Scene image comparisons:
=== Section Start ===
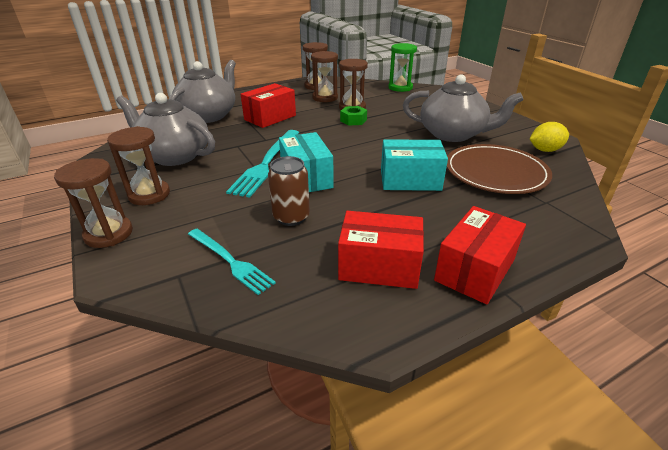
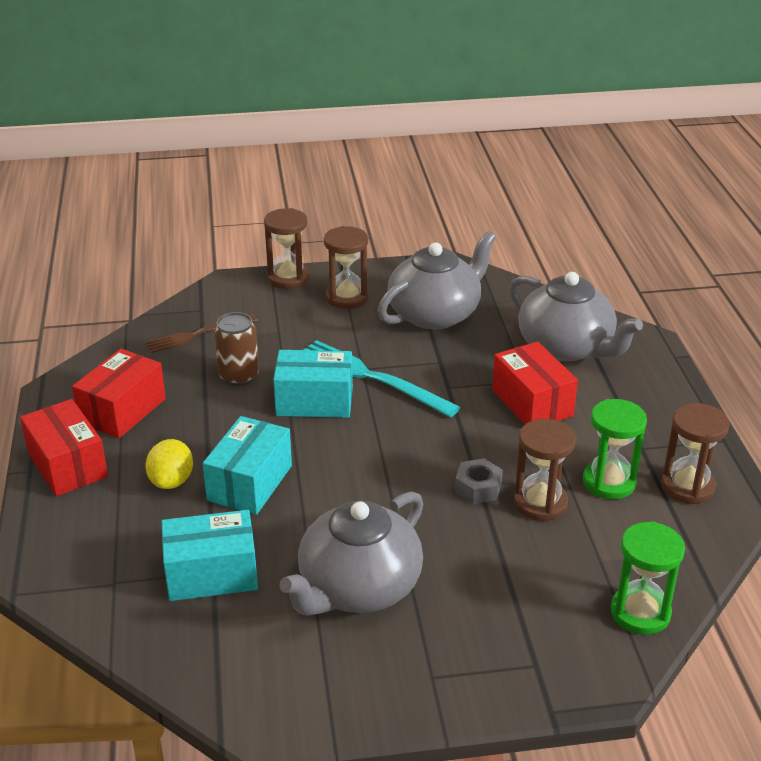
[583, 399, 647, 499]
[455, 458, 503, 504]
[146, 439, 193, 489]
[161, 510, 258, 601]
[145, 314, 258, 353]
=== Section End ===
## Task prompt
Taking the line that contains "[455, 458, 503, 504]" as the first, reproduce every line through the end of the entries exactly.

## Solution for this exercise
[455, 458, 503, 504]
[146, 439, 193, 489]
[161, 510, 258, 601]
[145, 314, 258, 353]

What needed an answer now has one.